**Instructions to follow**
Ignoring every picture, transcribe the data in full as it stands.

**Data for analysis**

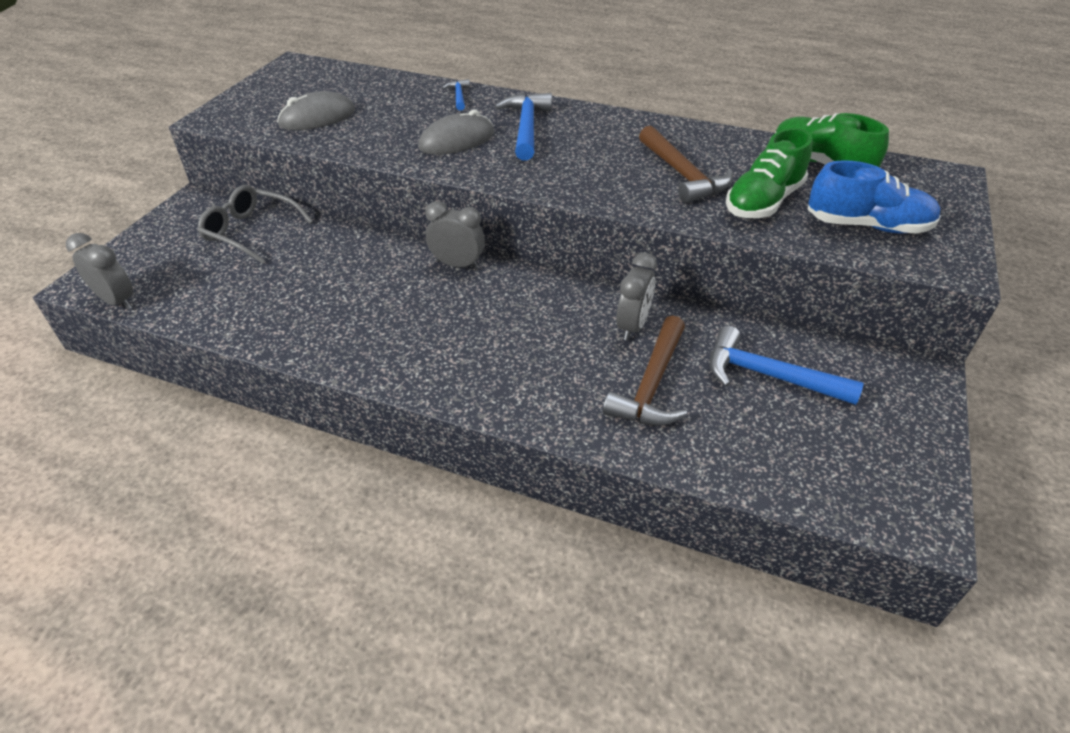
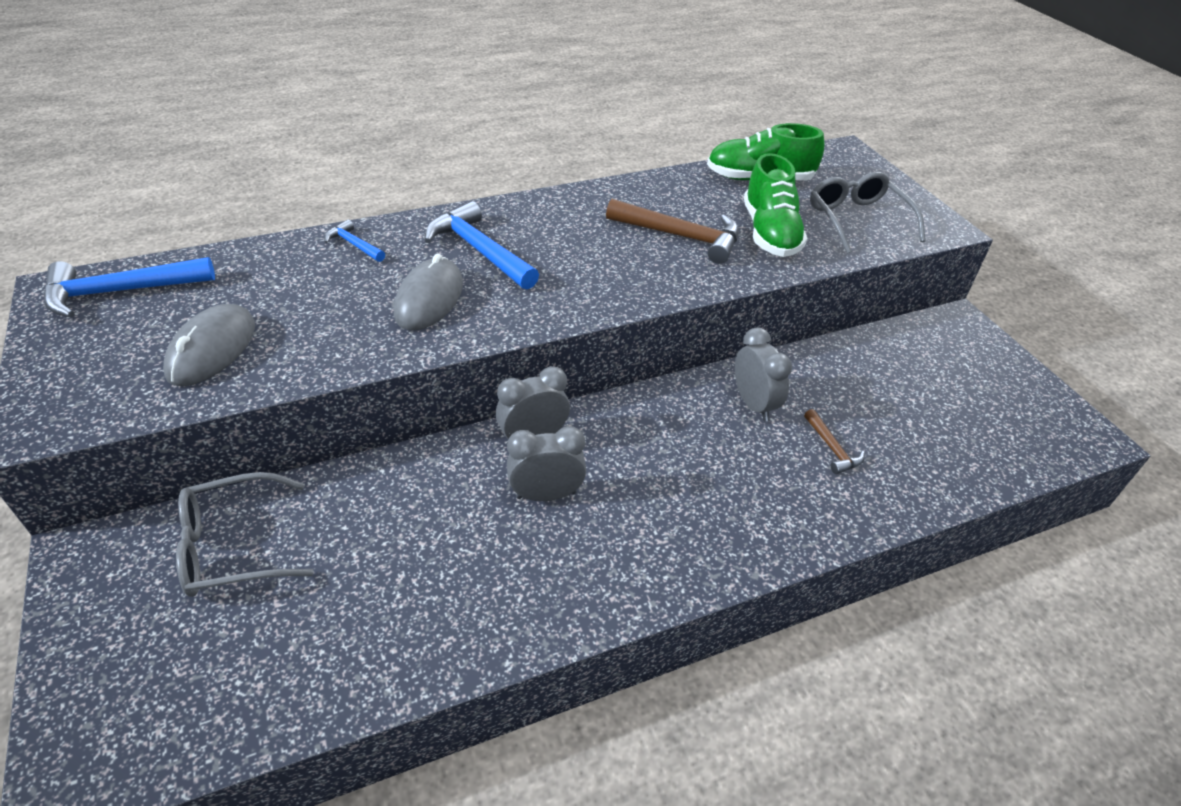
camera: 45 degrees left, 0 degrees up
(117, 301) = (164, 766): grey clock -> grey clock (546, 495)
(651, 385) = (832, 448): brown hammer -> brown hammer, size x0.52
(768, 375) = (887, 385): blue hammer -> blue hammer (120, 292)
(867, 226) = (857, 220): blue shoe -> grey glasses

**Written answer**
camera: 45 degrees left, 0 degrees up
(117, 301) = (164, 766): grey clock -> grey clock (546, 495)
(651, 385) = (832, 448): brown hammer -> brown hammer, size x0.52
(768, 375) = (887, 385): blue hammer -> blue hammer (120, 292)
(867, 226) = (857, 220): blue shoe -> grey glasses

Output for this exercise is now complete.